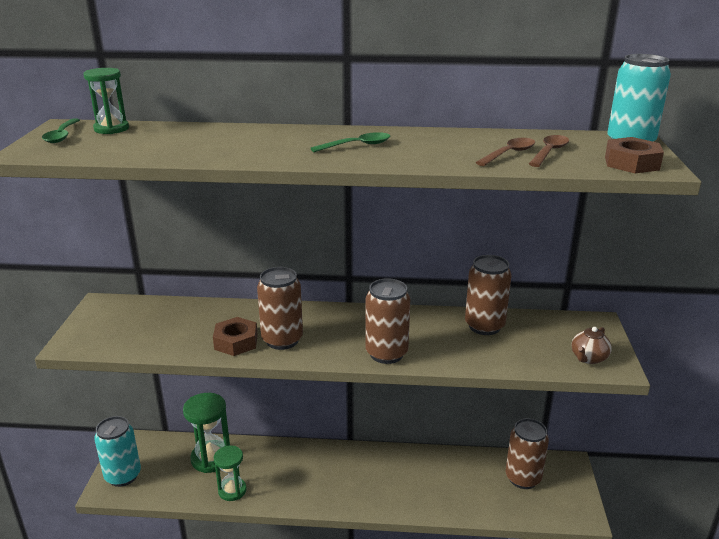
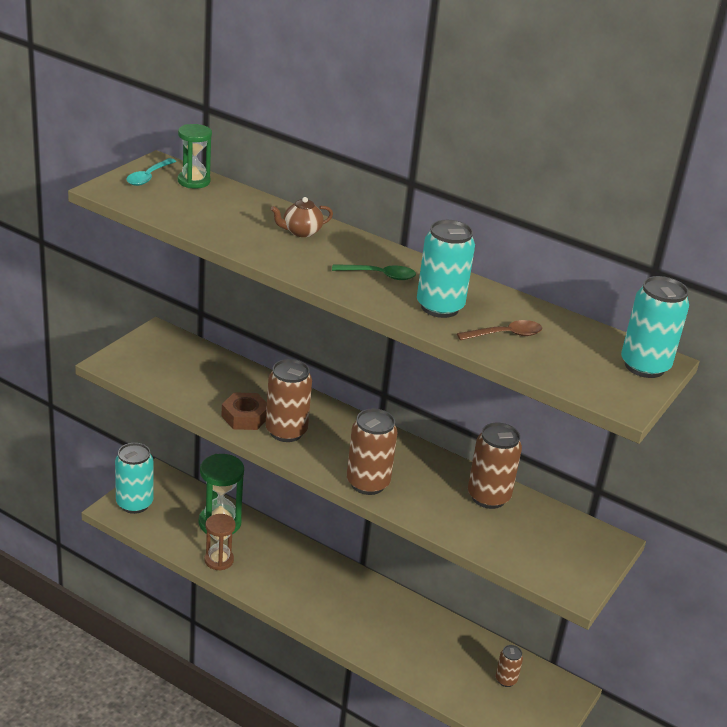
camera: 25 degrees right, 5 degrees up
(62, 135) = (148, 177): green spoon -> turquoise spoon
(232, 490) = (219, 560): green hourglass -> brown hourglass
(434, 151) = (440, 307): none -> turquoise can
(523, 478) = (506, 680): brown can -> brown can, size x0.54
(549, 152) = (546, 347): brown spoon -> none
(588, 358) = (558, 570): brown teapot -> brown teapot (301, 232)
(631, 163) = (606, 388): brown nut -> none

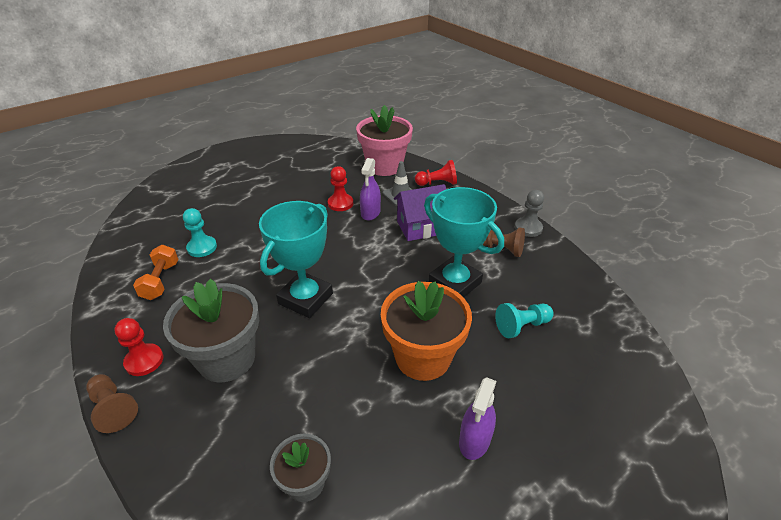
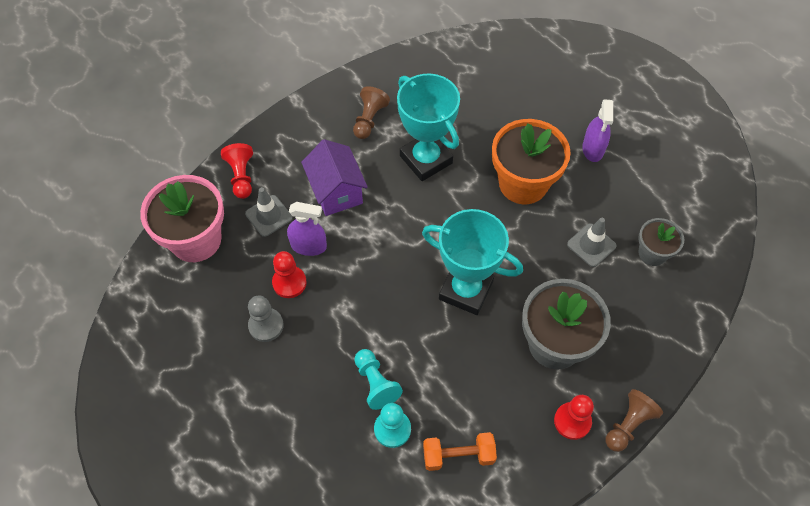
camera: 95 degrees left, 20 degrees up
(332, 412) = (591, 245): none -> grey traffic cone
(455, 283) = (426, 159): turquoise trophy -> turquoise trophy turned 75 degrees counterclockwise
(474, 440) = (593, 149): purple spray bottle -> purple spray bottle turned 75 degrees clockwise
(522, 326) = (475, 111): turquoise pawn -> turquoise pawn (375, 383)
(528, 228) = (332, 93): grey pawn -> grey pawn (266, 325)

------------------------------------

* _Problem_
Copy only this, please: the line with "(523, 478) = (506, 680): brown" and every line after it through the end of the data, with no pictures.

* _Problem solution_
(523, 478) = (506, 680): brown can -> brown can, size x0.54
(549, 152) = (546, 347): brown spoon -> none
(588, 358) = (558, 570): brown teapot -> brown teapot (301, 232)
(631, 163) = (606, 388): brown nut -> none

camera: 95 degrees left, 20 degrees up
(332, 412) = (591, 245): none -> grey traffic cone
(455, 283) = (426, 159): turquoise trophy -> turquoise trophy turned 75 degrees counterclockwise
(474, 440) = (593, 149): purple spray bottle -> purple spray bottle turned 75 degrees clockwise
(522, 326) = (475, 111): turquoise pawn -> turquoise pawn (375, 383)
(528, 228) = (332, 93): grey pawn -> grey pawn (266, 325)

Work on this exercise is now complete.